→ What needs to be done
Leave out the pictures and copy the remaining records exactly.

→ Given information

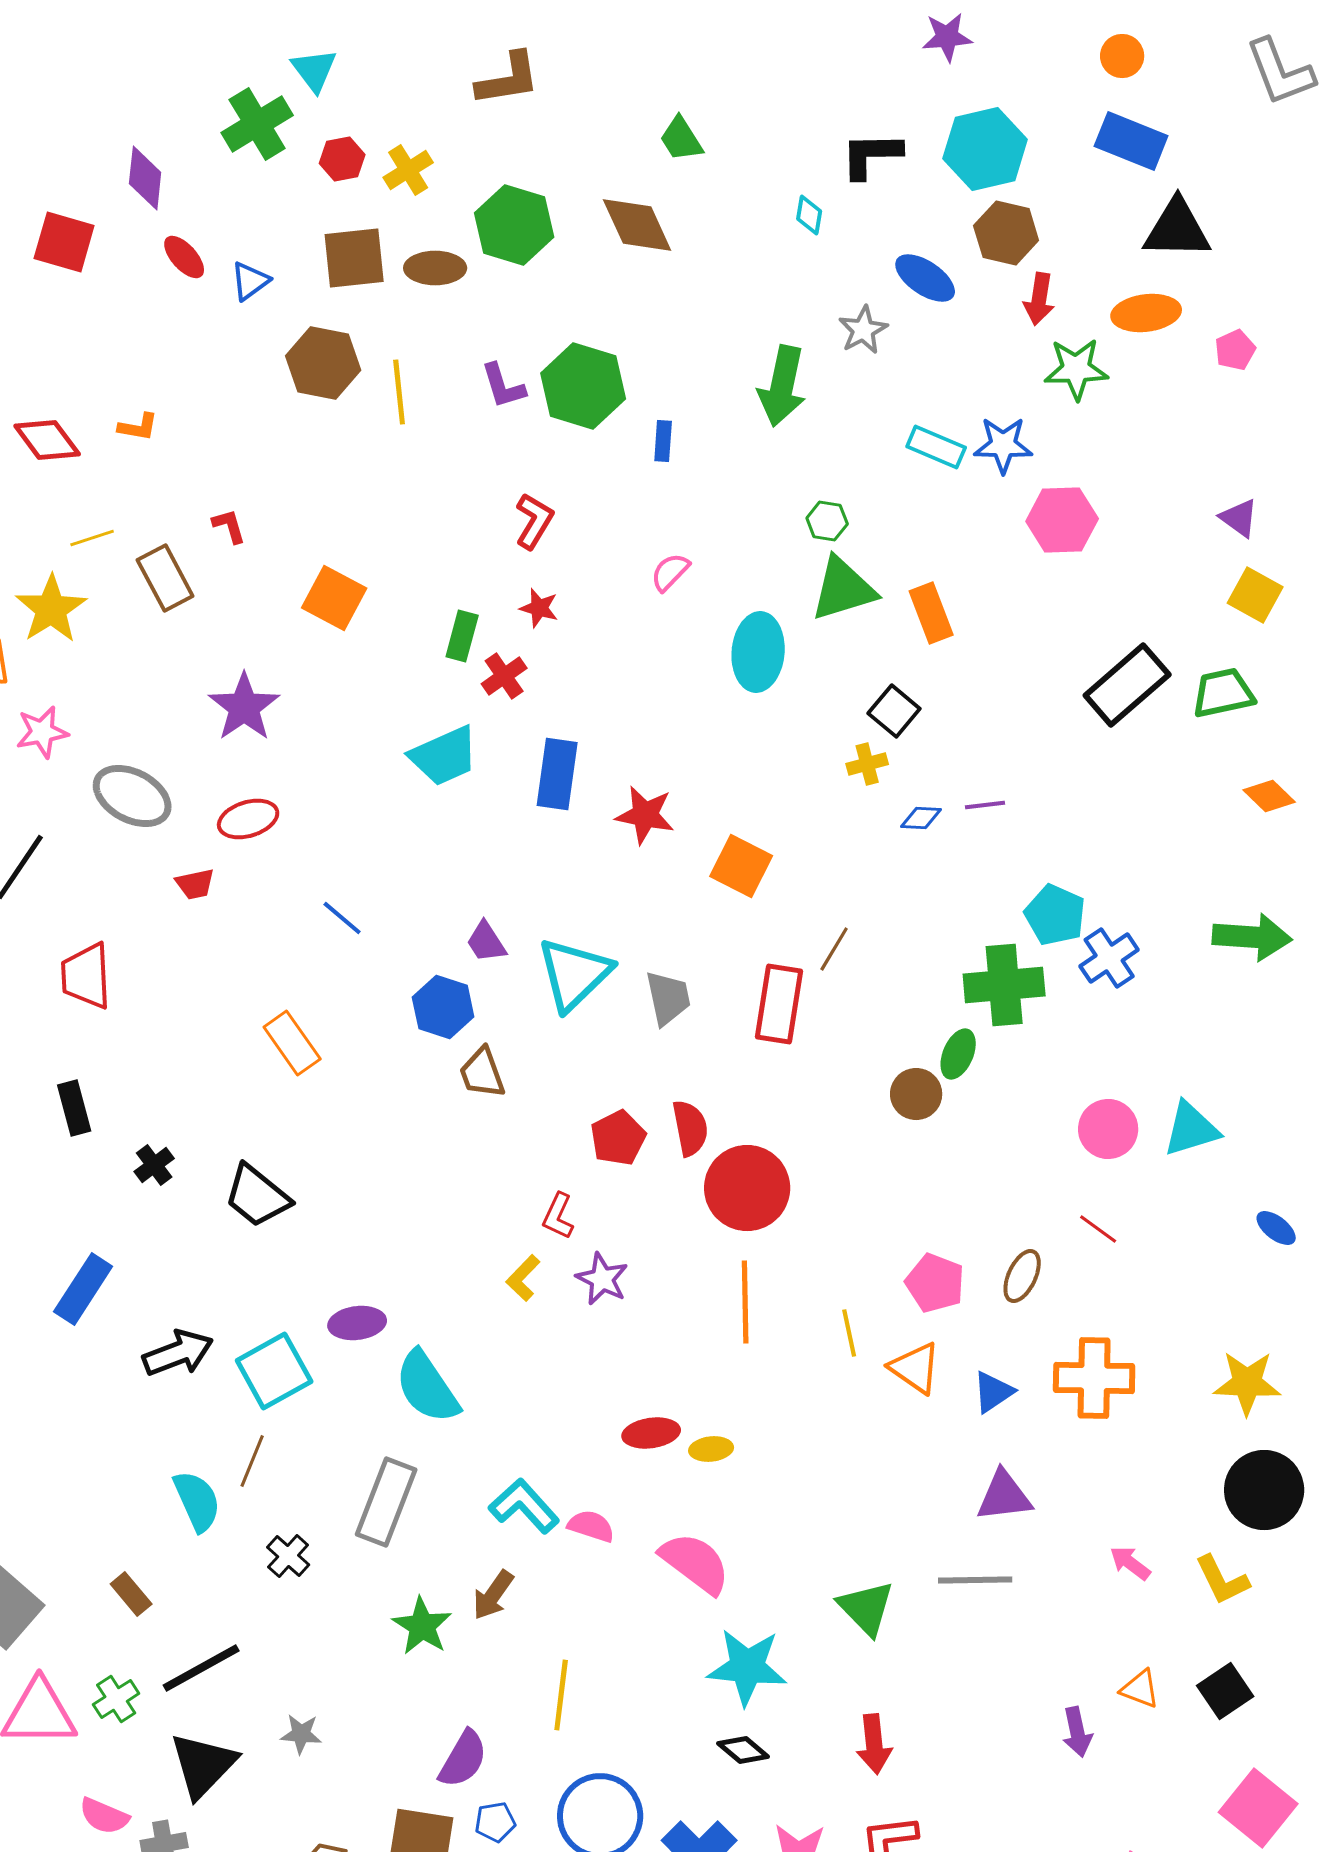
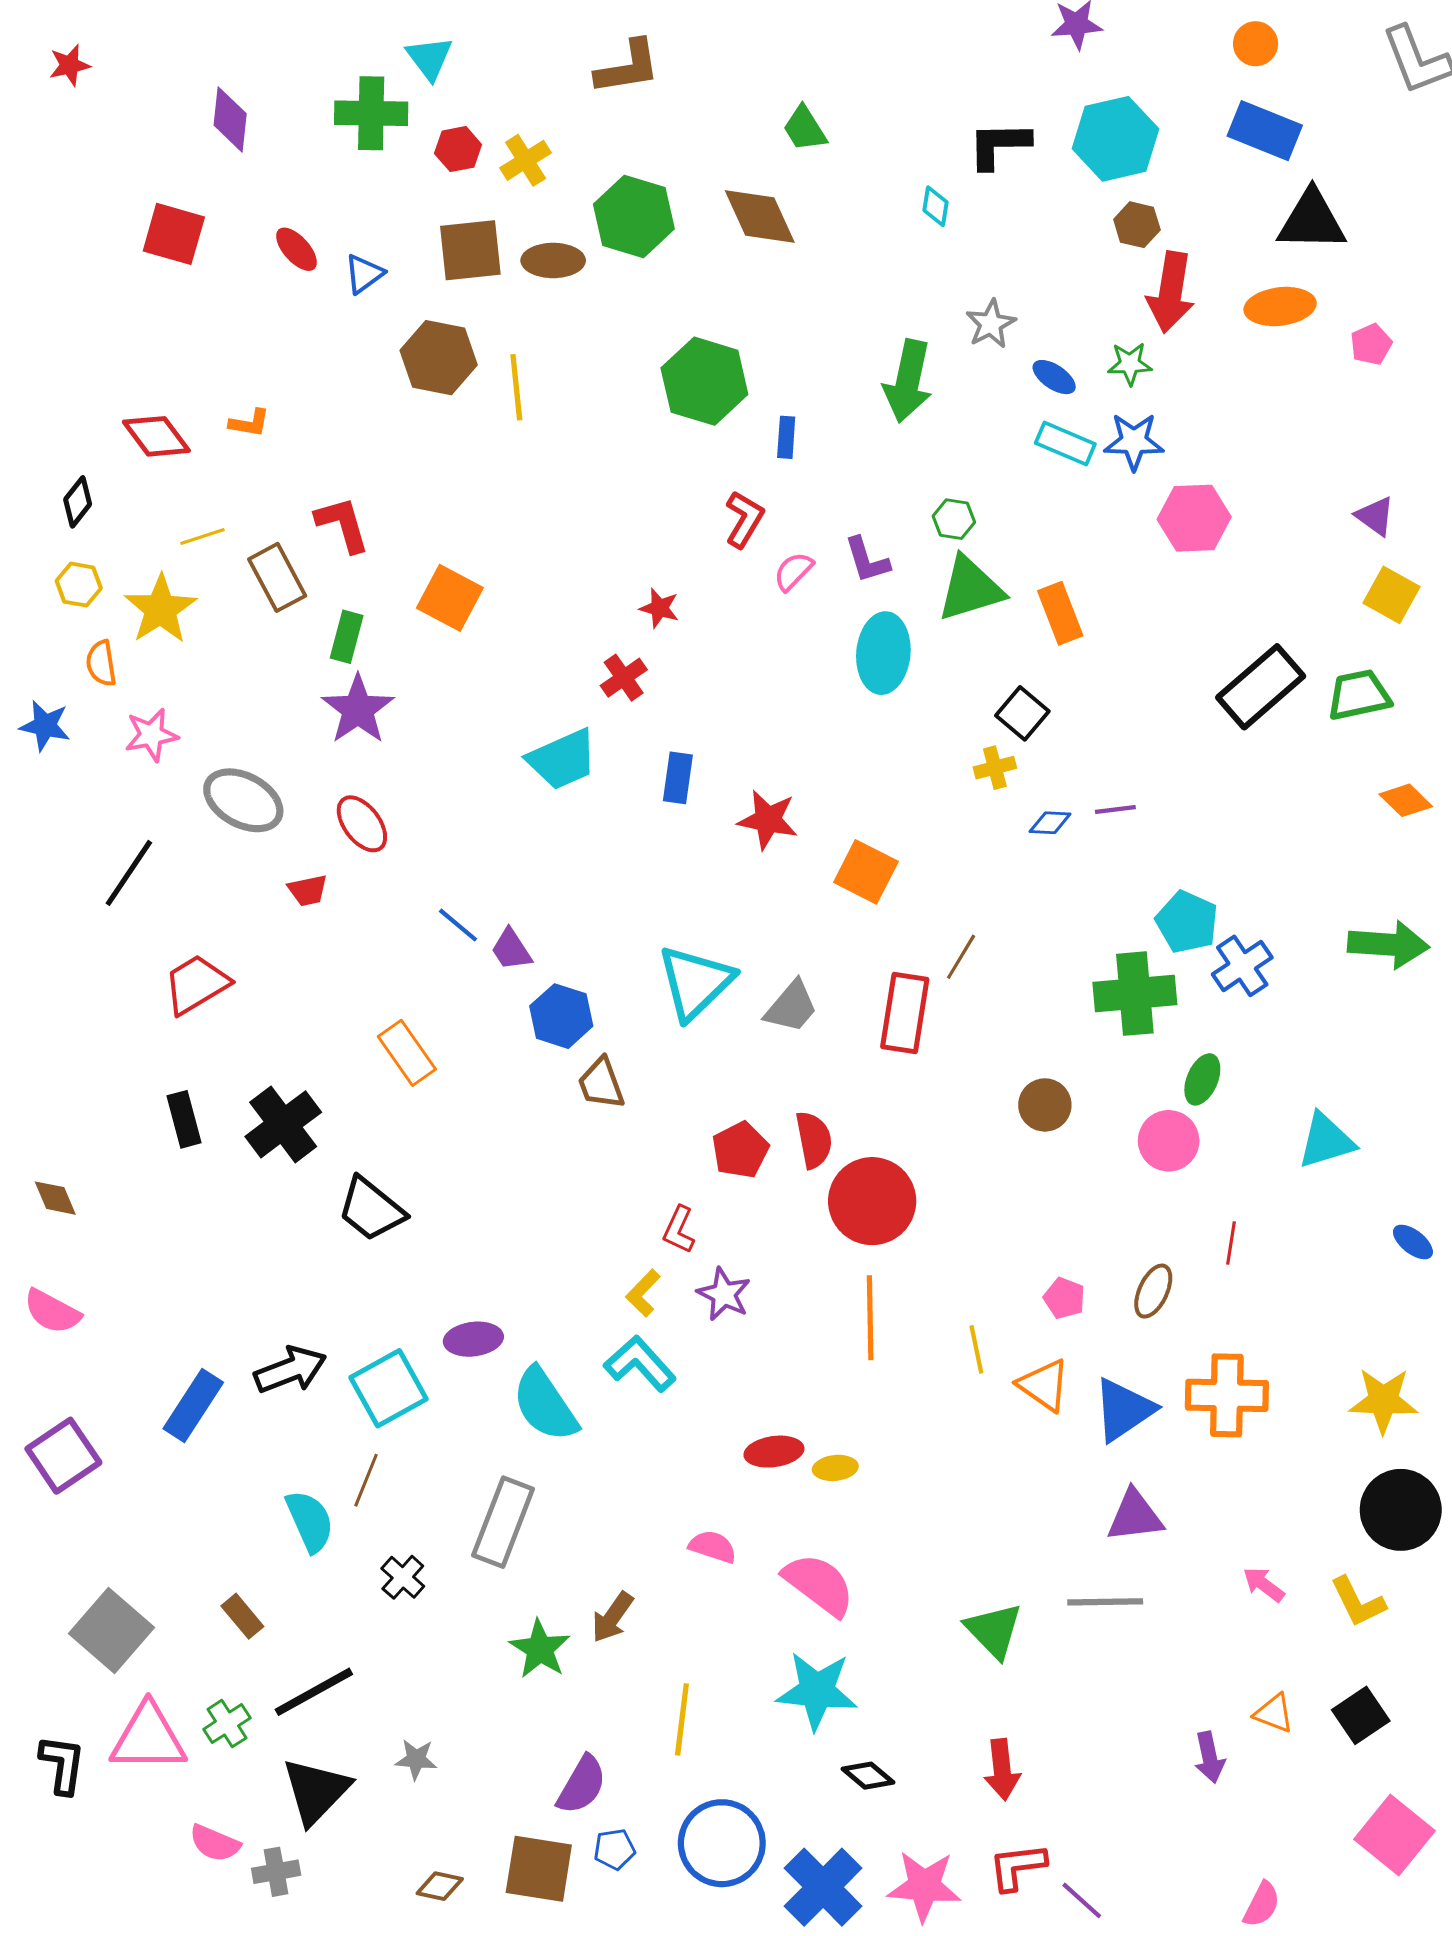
green cross: (257, 124) -> (371, 113), turned 32
purple diamond: (145, 178) -> (230, 119), moved
brown hexagon: (1006, 233) -> (1137, 225), size x0.7
blue ellipse: (925, 278) -> (1054, 377), moved, size x0.7
red arrow: (1039, 299) -> (1171, 292), size x1.5
green star: (1076, 369) -> (1130, 364), moved, size x0.7
purple L-shape: (503, 386) -> (867, 560), moved
red L-shape: (534, 521) -> (744, 519), moved
red L-shape: (229, 526) -> (343, 524), size x1.6
green rectangle: (462, 636) -> (347, 637), moved
blue rectangle: (557, 774) -> (678, 778), size x0.7
red ellipse: (248, 819) -> (362, 824), turned 70
purple trapezoid: (486, 942) -> (511, 950), moved
red trapezoid: (86, 976) -> (196, 984), turned 62
gray trapezoid: (668, 998) -> (791, 1007), turned 52
green ellipse: (958, 1054) -> (1202, 1079), moved
pink circle: (1108, 1129) -> (1169, 1141), moved
black cross: (154, 1165) -> (283, 1124), moved, size x1.8
red line: (1098, 1229) -> (1231, 1243), turned 63
pink pentagon: (935, 1283) -> (1064, 1298), size x0.7
blue rectangle: (83, 1289) -> (193, 1406), moved
blue triangle: (993, 1392) -> (1124, 1410), size x1.5
cyan L-shape: (524, 1506) -> (640, 1364), moved
cyan star: (747, 1667) -> (817, 1691), moved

→ Final answer
green cross: (257, 124) -> (371, 113), turned 32
purple diamond: (145, 178) -> (230, 119), moved
brown hexagon: (1006, 233) -> (1137, 225), size x0.7
blue ellipse: (925, 278) -> (1054, 377), moved, size x0.7
red arrow: (1039, 299) -> (1171, 292), size x1.5
green star: (1076, 369) -> (1130, 364), moved, size x0.7
purple L-shape: (503, 386) -> (867, 560), moved
red L-shape: (534, 521) -> (744, 519), moved
red L-shape: (229, 526) -> (343, 524), size x1.6
green rectangle: (462, 636) -> (347, 637), moved
blue rectangle: (557, 774) -> (678, 778), size x0.7
red ellipse: (248, 819) -> (362, 824), turned 70
purple trapezoid: (486, 942) -> (511, 950), moved
red trapezoid: (86, 976) -> (196, 984), turned 62
gray trapezoid: (668, 998) -> (791, 1007), turned 52
green ellipse: (958, 1054) -> (1202, 1079), moved
pink circle: (1108, 1129) -> (1169, 1141), moved
black cross: (154, 1165) -> (283, 1124), moved, size x1.8
red line: (1098, 1229) -> (1231, 1243), turned 63
pink pentagon: (935, 1283) -> (1064, 1298), size x0.7
blue rectangle: (83, 1289) -> (193, 1406), moved
blue triangle: (993, 1392) -> (1124, 1410), size x1.5
cyan L-shape: (524, 1506) -> (640, 1364), moved
cyan star: (747, 1667) -> (817, 1691), moved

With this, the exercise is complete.